Aim of the exercise — Word for word, repeat the data that follows. Do not include the pictures.

Given data —

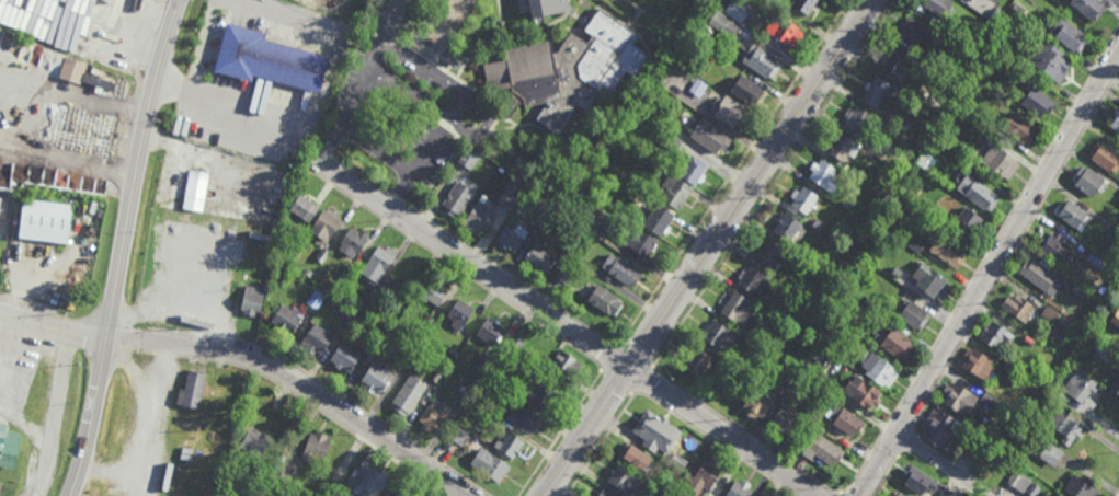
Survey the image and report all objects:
building: (805, 5)
building: (938, 6)
building: (981, 7)
building: (549, 8)
building: (1089, 8)
building: (738, 10)
building: (1019, 10)
road: (287, 13)
building: (73, 23)
building: (701, 24)
building: (724, 24)
building: (782, 29)
building: (918, 33)
building: (958, 33)
building: (1070, 36)
road: (201, 45)
building: (268, 60)
building: (761, 61)
building: (894, 61)
building: (1050, 61)
building: (359, 62)
building: (945, 68)
building: (72, 70)
building: (567, 70)
road: (358, 81)
building: (99, 82)
building: (697, 87)
building: (653, 89)
building: (747, 89)
building: (875, 90)
building: (933, 101)
building: (1035, 101)
road: (225, 108)
building: (726, 109)
building: (860, 120)
building: (1116, 120)
road: (487, 121)
road: (59, 124)
building: (904, 126)
building: (1018, 128)
building: (710, 135)
building: (670, 141)
road: (189, 147)
building: (842, 147)
building: (1104, 157)
building: (469, 160)
building: (926, 161)
building: (998, 161)
road: (403, 166)
building: (691, 168)
building: (852, 169)
road: (735, 171)
building: (824, 176)
building: (1089, 179)
building: (621, 183)
road: (776, 183)
building: (197, 185)
road: (401, 189)
building: (675, 191)
building: (977, 191)
building: (512, 193)
building: (564, 194)
building: (458, 200)
building: (804, 200)
building: (0, 203)
building: (304, 208)
building: (543, 212)
building: (935, 213)
building: (1073, 213)
building: (480, 218)
building: (46, 220)
building: (658, 220)
building: (967, 220)
building: (818, 223)
building: (325, 225)
building: (787, 226)
building: (275, 229)
building: (616, 230)
building: (569, 234)
building: (512, 235)
building: (897, 242)
building: (915, 242)
building: (353, 243)
building: (1055, 245)
road: (123, 247)
road: (709, 247)
building: (947, 248)
building: (578, 252)
building: (768, 253)
building: (541, 255)
building: (876, 257)
building: (1098, 258)
building: (319, 259)
building: (378, 264)
building: (621, 269)
building: (564, 271)
building: (1039, 271)
building: (422, 275)
road: (990, 275)
building: (345, 277)
building: (929, 278)
building: (752, 279)
building: (1079, 288)
building: (434, 290)
building: (316, 298)
building: (851, 298)
building: (253, 299)
building: (604, 299)
road: (175, 300)
building: (359, 301)
building: (1019, 305)
building: (736, 307)
building: (780, 307)
building: (397, 311)
building: (460, 312)
building: (911, 312)
building: (1051, 312)
building: (362, 313)
building: (1116, 316)
building: (287, 318)
road: (53, 321)
building: (1064, 322)
building: (424, 323)
road: (577, 328)
building: (490, 331)
building: (714, 332)
building: (995, 333)
building: (318, 337)
building: (1029, 340)
building: (896, 342)
building: (514, 345)
building: (453, 351)
building: (1103, 351)
building: (408, 352)
building: (345, 356)
road: (611, 357)
building: (697, 361)
building: (565, 362)
building: (979, 362)
building: (484, 364)
building: (877, 367)
building: (1009, 368)
building: (722, 372)
building: (784, 374)
building: (437, 375)
building: (376, 378)
road: (643, 380)
road: (303, 381)
building: (1115, 384)
building: (1077, 387)
building: (192, 388)
building: (861, 390)
building: (467, 392)
building: (409, 394)
building: (540, 395)
building: (960, 397)
building: (990, 399)
building: (757, 403)
building: (258, 407)
building: (238, 409)
road: (53, 412)
building: (434, 415)
building: (845, 418)
building: (489, 419)
building: (523, 419)
building: (815, 419)
building: (784, 420)
building: (939, 426)
building: (1066, 427)
building: (656, 431)
building: (456, 434)
building: (256, 442)
building: (508, 444)
building: (9, 445)
building: (316, 447)
building: (822, 448)
building: (1051, 453)
building: (635, 459)
building: (677, 461)
road: (944, 464)
building: (494, 467)
building: (280, 475)
building: (704, 477)
building: (919, 479)
building: (624, 480)
building: (1019, 480)
building: (372, 482)
building: (1081, 486)
building: (675, 488)
building: (739, 488)
building: (405, 492)
building: (948, 492)
building: (603, 493)
building: (897, 493)
building: (342, 494)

Solution below —
Survey the image and report all objects:
building: (805, 5)
building: (938, 6)
building: (981, 7)
building: (549, 8)
building: (1089, 8)
building: (738, 10)
building: (1019, 10)
road: (287, 13)
building: (73, 23)
building: (701, 24)
building: (724, 24)
building: (782, 29)
building: (918, 33)
building: (958, 33)
building: (1070, 36)
road: (201, 45)
building: (268, 60)
building: (761, 61)
building: (894, 61)
building: (1050, 61)
building: (359, 62)
building: (945, 68)
building: (72, 70)
building: (567, 70)
road: (358, 81)
building: (99, 82)
building: (697, 87)
building: (653, 89)
building: (747, 89)
building: (875, 90)
building: (933, 101)
building: (1035, 101)
road: (225, 108)
building: (726, 109)
building: (860, 120)
building: (1116, 120)
road: (487, 121)
road: (59, 124)
building: (904, 126)
building: (1018, 128)
building: (710, 135)
building: (670, 141)
road: (189, 147)
building: (842, 147)
building: (1104, 157)
building: (469, 160)
building: (926, 161)
building: (998, 161)
road: (403, 166)
building: (691, 168)
building: (852, 169)
road: (735, 171)
building: (824, 176)
building: (1089, 179)
building: (621, 183)
road: (776, 183)
building: (197, 185)
road: (401, 189)
building: (675, 191)
building: (977, 191)
building: (512, 193)
building: (564, 194)
building: (458, 200)
building: (804, 200)
building: (0, 203)
building: (304, 208)
building: (543, 212)
building: (935, 213)
building: (1073, 213)
building: (480, 218)
building: (46, 220)
building: (658, 220)
building: (967, 220)
building: (818, 223)
building: (325, 225)
building: (787, 226)
building: (275, 229)
building: (616, 230)
building: (569, 234)
building: (512, 235)
building: (897, 242)
building: (915, 242)
building: (353, 243)
building: (1055, 245)
road: (123, 247)
road: (709, 247)
building: (947, 248)
building: (578, 252)
building: (768, 253)
building: (541, 255)
building: (876, 257)
building: (1098, 258)
building: (319, 259)
building: (378, 264)
building: (621, 269)
building: (564, 271)
building: (1039, 271)
building: (422, 275)
road: (990, 275)
building: (345, 277)
building: (929, 278)
building: (752, 279)
building: (1079, 288)
building: (434, 290)
building: (316, 298)
building: (851, 298)
building: (253, 299)
building: (604, 299)
road: (175, 300)
building: (359, 301)
building: (1019, 305)
building: (736, 307)
building: (780, 307)
building: (397, 311)
building: (460, 312)
building: (911, 312)
building: (1051, 312)
building: (362, 313)
building: (1116, 316)
building: (287, 318)
road: (53, 321)
building: (1064, 322)
building: (424, 323)
road: (577, 328)
building: (490, 331)
building: (714, 332)
building: (995, 333)
building: (318, 337)
building: (1029, 340)
building: (896, 342)
building: (514, 345)
building: (453, 351)
building: (1103, 351)
building: (408, 352)
building: (345, 356)
road: (611, 357)
building: (697, 361)
building: (565, 362)
building: (979, 362)
building: (484, 364)
building: (877, 367)
building: (1009, 368)
building: (722, 372)
building: (784, 374)
building: (437, 375)
building: (376, 378)
road: (643, 380)
road: (303, 381)
building: (1115, 384)
building: (1077, 387)
building: (192, 388)
building: (861, 390)
building: (467, 392)
building: (409, 394)
building: (540, 395)
building: (960, 397)
building: (990, 399)
building: (757, 403)
building: (258, 407)
building: (238, 409)
road: (53, 412)
building: (434, 415)
building: (845, 418)
building: (489, 419)
building: (523, 419)
building: (815, 419)
building: (784, 420)
building: (939, 426)
building: (1066, 427)
building: (656, 431)
building: (456, 434)
building: (256, 442)
building: (508, 444)
building: (9, 445)
building: (316, 447)
building: (822, 448)
building: (1051, 453)
building: (635, 459)
building: (677, 461)
road: (944, 464)
building: (494, 467)
building: (280, 475)
building: (704, 477)
building: (919, 479)
building: (624, 480)
building: (1019, 480)
building: (372, 482)
building: (1081, 486)
building: (675, 488)
building: (739, 488)
building: (405, 492)
building: (948, 492)
building: (603, 493)
building: (897, 493)
building: (342, 494)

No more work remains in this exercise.